What you should do: Copy out the items word for word, beginning with the first line and ending with the line that contains "pink rectangle: moved 14 px down", both included.

[Stored data entries]
───
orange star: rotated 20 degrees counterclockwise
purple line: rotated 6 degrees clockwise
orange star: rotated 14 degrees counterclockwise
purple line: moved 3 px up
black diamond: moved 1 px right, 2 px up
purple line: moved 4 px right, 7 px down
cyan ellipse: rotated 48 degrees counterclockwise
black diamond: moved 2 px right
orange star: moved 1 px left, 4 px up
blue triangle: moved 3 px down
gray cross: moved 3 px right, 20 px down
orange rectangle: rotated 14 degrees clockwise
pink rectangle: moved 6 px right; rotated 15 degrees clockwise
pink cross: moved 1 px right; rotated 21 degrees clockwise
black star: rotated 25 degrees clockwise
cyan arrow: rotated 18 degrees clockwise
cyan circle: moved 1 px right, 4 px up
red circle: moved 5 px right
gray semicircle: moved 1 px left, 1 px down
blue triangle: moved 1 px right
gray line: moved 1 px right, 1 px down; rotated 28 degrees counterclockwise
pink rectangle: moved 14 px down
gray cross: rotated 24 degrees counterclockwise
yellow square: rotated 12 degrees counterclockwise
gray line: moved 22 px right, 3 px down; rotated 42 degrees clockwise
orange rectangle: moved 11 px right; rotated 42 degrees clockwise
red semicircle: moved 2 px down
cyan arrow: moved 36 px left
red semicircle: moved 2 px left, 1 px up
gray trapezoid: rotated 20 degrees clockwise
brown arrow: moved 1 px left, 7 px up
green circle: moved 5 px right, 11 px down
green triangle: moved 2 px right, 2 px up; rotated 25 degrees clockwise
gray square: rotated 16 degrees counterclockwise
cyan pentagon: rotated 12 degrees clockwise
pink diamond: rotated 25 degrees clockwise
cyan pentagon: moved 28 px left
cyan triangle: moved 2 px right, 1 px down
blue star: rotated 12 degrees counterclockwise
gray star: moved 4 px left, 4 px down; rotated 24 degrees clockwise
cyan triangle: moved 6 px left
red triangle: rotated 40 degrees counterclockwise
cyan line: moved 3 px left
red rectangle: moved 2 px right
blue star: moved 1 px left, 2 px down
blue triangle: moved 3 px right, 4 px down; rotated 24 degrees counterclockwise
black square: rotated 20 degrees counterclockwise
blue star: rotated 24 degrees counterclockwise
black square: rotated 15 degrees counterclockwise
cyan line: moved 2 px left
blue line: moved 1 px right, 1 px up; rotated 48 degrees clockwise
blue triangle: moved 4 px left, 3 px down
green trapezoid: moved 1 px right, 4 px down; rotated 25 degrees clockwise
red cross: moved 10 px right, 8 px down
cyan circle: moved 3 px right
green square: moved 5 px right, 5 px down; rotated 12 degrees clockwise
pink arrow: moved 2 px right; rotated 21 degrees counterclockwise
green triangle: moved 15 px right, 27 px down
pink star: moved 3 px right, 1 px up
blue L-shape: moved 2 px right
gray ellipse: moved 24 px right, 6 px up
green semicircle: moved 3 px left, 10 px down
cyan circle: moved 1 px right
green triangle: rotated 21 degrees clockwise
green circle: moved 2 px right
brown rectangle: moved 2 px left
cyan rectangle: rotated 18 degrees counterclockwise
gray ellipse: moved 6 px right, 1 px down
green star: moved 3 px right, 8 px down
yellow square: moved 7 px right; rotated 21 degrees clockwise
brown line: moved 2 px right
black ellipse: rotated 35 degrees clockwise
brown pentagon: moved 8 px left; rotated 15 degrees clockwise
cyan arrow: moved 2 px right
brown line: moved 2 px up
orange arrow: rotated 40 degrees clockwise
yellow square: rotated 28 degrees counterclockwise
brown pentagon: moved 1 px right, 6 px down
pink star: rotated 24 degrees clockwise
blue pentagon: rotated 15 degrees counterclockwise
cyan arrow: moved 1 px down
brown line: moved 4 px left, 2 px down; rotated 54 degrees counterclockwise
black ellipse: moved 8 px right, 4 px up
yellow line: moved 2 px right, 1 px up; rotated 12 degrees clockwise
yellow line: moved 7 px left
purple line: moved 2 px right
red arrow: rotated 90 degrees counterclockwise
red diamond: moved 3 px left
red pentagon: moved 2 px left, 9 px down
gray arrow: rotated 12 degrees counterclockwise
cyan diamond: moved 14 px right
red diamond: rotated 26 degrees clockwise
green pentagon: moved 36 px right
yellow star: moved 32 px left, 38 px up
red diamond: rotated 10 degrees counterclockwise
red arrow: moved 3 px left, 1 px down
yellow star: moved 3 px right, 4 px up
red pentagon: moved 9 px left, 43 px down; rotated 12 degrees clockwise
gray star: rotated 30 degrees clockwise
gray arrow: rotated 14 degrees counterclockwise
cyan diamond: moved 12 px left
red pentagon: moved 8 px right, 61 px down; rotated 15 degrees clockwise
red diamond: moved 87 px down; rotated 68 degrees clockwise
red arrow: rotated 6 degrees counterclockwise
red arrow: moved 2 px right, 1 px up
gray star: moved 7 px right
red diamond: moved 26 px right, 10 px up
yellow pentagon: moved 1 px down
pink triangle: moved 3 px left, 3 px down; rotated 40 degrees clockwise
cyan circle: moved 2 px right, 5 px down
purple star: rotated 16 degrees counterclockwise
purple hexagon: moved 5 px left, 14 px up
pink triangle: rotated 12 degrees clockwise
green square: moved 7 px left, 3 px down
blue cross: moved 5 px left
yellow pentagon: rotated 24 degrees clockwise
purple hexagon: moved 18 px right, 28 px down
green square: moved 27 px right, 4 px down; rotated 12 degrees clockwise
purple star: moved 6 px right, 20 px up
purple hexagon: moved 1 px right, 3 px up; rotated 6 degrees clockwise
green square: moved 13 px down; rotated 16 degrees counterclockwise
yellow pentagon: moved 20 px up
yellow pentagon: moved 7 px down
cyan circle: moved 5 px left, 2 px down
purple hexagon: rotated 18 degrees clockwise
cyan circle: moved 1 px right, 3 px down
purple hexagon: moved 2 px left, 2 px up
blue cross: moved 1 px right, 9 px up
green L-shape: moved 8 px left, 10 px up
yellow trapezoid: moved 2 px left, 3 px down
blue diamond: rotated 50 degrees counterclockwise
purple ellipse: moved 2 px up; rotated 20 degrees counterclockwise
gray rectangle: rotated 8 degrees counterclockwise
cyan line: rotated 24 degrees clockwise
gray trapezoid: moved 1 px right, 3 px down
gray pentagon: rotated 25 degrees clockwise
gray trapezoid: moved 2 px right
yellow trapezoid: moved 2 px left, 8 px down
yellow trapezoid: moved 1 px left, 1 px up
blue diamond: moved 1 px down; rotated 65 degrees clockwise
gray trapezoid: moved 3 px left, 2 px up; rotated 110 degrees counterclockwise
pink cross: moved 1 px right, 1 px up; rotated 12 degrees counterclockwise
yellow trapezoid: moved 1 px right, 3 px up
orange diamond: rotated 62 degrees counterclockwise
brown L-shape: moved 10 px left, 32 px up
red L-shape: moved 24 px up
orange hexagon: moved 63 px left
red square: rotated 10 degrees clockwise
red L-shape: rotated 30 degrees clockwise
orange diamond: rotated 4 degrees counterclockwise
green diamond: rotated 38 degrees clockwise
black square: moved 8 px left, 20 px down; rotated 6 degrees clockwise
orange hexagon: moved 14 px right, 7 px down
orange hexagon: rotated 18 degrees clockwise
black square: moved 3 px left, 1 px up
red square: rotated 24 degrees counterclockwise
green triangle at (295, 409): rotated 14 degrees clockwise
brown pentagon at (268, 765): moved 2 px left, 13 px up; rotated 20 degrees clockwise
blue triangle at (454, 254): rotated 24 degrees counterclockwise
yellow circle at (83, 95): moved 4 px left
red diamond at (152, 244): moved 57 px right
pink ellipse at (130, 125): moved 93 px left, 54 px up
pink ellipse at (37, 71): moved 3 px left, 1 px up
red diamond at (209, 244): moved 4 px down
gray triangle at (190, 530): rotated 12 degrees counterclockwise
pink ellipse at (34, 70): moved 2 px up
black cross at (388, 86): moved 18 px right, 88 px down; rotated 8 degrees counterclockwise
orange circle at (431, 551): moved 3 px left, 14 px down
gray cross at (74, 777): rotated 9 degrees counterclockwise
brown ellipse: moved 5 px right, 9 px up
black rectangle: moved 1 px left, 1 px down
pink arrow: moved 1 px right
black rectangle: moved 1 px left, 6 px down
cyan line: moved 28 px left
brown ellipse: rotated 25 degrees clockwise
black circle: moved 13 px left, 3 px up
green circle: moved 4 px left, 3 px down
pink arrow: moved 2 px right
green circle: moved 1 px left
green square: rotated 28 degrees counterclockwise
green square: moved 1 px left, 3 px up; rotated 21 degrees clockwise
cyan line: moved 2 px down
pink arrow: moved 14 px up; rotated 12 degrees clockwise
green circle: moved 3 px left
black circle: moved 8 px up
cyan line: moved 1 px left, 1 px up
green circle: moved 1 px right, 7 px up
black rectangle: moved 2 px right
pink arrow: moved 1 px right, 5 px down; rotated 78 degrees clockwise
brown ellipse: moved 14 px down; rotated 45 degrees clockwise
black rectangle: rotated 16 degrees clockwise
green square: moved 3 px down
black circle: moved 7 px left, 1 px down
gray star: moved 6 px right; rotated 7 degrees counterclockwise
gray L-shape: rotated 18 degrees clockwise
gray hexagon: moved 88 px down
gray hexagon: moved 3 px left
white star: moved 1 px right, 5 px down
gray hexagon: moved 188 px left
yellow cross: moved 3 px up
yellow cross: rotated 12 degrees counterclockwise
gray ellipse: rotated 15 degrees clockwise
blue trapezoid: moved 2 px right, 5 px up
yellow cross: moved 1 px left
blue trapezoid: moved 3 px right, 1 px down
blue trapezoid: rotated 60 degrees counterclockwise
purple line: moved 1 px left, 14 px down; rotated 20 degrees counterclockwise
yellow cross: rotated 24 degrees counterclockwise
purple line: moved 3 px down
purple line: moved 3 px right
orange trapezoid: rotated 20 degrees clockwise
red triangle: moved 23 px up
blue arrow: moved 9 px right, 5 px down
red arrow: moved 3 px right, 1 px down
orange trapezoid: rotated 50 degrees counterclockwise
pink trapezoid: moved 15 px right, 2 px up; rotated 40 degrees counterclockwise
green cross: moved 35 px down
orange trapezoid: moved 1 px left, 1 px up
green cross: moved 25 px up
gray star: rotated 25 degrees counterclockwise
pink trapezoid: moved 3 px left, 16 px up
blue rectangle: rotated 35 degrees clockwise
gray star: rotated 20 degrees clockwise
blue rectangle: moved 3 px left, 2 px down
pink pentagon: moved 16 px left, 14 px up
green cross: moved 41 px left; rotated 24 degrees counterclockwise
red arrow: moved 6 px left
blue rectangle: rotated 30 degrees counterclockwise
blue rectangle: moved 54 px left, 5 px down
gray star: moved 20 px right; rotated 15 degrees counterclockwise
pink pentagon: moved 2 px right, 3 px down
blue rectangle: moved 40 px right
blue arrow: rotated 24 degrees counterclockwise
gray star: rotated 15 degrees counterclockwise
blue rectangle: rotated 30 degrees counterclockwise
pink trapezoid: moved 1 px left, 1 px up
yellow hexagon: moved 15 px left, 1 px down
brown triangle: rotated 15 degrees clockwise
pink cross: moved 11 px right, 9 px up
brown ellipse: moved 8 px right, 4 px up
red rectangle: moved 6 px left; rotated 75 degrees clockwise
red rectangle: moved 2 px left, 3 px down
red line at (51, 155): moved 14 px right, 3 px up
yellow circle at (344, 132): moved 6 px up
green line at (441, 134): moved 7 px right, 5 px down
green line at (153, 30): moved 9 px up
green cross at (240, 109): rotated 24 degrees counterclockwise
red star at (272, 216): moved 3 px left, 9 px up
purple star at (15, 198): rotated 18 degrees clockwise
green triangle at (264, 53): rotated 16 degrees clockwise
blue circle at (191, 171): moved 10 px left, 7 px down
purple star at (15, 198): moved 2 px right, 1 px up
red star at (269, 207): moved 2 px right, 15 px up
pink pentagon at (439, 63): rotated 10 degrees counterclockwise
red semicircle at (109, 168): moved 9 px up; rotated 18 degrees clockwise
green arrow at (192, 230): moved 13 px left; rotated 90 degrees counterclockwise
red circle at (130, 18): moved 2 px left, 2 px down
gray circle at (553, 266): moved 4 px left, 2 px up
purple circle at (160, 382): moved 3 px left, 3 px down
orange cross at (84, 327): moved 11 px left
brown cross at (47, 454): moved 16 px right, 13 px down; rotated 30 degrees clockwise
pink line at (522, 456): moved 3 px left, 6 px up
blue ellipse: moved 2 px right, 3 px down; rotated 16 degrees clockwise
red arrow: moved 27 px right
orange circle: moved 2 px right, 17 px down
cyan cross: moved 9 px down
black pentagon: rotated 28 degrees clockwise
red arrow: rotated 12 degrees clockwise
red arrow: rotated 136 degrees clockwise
───
Task solution:
orange star: rotated 20 degrees counterclockwise
purple line: rotated 6 degrees clockwise
orange star: rotated 14 degrees counterclockwise
purple line: moved 3 px up
black diamond: moved 1 px right, 2 px up
purple line: moved 4 px right, 7 px down
cyan ellipse: rotated 48 degrees counterclockwise
black diamond: moved 2 px right
orange star: moved 1 px left, 4 px up
blue triangle: moved 3 px down
gray cross: moved 3 px right, 20 px down
orange rectangle: rotated 14 degrees clockwise
pink rectangle: moved 6 px right; rotated 15 degrees clockwise
pink cross: moved 1 px right; rotated 21 degrees clockwise
black star: rotated 25 degrees clockwise
cyan arrow: rotated 18 degrees clockwise
cyan circle: moved 1 px right, 4 px up
red circle: moved 5 px right
gray semicircle: moved 1 px left, 1 px down
blue triangle: moved 1 px right
gray line: moved 1 px right, 1 px down; rotated 28 degrees counterclockwise
pink rectangle: moved 14 px down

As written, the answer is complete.